# What to produce:
Tally the lines of the records below that include the word "rinivix", and write down only that tally.

# Before-and-after object lists:
☆ ☆ ☆ ☆
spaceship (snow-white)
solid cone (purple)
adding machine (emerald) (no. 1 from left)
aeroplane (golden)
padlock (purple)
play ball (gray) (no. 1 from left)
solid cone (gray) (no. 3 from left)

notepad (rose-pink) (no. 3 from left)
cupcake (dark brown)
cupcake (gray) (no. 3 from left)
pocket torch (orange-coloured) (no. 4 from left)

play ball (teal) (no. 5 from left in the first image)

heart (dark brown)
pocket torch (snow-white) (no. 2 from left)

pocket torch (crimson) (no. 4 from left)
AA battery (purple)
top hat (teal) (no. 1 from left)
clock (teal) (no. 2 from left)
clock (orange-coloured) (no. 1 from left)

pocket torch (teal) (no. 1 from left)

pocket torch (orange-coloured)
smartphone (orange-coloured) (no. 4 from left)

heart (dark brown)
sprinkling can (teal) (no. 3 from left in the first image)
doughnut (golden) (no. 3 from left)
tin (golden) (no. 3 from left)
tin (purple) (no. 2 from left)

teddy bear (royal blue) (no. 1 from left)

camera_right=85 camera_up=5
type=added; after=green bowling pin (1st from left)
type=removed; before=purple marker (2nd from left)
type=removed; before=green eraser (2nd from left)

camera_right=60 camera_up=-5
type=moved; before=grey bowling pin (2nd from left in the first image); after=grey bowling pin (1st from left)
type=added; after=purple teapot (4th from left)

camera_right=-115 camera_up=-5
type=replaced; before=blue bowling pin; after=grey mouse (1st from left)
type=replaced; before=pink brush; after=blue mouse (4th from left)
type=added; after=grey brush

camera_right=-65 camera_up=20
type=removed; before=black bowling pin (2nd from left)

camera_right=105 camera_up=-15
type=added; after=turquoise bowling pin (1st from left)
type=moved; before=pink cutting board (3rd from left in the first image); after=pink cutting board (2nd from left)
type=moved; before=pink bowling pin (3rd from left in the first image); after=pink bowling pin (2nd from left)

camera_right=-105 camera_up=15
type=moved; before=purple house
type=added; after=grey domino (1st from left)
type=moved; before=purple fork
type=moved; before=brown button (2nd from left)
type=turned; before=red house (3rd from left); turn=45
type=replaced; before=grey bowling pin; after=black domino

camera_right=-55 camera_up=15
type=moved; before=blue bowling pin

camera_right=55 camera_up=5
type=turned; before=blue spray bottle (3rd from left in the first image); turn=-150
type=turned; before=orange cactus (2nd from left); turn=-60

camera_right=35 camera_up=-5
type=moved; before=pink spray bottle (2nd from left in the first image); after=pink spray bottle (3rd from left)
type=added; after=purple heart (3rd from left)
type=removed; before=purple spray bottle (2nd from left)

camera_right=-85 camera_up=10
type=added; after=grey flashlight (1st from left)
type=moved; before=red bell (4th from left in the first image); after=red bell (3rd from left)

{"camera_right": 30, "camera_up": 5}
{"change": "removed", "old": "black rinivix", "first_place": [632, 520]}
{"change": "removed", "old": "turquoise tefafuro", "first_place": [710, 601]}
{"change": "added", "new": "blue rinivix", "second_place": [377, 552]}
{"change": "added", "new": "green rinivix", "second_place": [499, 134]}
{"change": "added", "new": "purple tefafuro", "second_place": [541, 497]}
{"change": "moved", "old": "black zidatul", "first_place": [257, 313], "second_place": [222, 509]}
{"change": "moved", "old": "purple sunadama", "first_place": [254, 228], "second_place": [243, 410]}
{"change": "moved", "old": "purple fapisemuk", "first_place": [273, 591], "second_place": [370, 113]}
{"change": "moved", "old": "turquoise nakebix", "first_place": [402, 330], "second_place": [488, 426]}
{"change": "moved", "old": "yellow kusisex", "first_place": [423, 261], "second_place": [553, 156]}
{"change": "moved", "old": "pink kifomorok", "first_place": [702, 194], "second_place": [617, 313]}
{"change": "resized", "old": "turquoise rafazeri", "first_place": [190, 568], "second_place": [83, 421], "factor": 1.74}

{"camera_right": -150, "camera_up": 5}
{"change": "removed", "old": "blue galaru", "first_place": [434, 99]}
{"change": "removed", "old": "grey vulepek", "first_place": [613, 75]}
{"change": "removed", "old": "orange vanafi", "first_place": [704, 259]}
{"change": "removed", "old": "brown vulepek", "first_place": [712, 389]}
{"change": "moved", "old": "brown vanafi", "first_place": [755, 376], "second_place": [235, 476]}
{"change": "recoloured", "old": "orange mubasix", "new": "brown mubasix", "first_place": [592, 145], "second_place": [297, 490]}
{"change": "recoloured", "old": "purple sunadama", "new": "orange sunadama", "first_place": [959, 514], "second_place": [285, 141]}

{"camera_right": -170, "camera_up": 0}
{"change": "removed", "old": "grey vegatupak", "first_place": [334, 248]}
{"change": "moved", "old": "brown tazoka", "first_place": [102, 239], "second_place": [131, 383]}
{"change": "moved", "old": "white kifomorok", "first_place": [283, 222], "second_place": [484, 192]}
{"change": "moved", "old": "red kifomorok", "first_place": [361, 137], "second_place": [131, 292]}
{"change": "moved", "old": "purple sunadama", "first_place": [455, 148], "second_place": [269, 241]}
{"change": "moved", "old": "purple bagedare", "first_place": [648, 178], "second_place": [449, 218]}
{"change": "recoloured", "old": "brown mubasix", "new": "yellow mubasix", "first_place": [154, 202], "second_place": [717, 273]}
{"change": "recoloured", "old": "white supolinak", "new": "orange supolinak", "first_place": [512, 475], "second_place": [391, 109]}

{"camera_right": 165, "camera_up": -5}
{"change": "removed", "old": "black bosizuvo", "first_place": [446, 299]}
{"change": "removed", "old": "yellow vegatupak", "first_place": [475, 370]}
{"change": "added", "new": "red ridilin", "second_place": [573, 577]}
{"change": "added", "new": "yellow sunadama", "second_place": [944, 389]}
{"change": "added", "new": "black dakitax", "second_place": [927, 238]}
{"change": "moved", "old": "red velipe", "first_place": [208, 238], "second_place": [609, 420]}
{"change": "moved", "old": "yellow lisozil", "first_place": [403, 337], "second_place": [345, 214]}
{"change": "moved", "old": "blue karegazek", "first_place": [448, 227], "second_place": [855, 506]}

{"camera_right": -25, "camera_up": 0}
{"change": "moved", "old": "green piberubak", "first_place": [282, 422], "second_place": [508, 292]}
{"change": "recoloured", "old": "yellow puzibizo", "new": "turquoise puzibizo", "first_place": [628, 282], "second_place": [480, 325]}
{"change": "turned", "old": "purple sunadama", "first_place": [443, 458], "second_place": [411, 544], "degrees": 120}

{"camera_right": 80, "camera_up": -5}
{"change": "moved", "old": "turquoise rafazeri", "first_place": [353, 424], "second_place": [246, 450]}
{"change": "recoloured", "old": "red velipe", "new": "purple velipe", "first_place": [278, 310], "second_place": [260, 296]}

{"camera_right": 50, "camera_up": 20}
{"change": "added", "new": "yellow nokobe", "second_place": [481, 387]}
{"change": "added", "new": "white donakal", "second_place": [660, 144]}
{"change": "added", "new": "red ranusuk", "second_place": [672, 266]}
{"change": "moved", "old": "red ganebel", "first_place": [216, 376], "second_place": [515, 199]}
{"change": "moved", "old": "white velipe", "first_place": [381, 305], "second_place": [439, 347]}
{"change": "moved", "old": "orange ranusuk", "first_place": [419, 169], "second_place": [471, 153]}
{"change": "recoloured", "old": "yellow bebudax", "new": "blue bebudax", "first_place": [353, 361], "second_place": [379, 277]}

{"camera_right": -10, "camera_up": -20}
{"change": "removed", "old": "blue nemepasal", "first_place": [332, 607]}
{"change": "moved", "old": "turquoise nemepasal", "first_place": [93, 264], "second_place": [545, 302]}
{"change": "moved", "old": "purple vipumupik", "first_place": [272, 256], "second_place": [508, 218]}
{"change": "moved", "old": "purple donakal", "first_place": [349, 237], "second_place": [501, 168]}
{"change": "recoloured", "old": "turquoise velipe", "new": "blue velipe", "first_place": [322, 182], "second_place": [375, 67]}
☆ ☆ ☆ ☆
# Written response:
3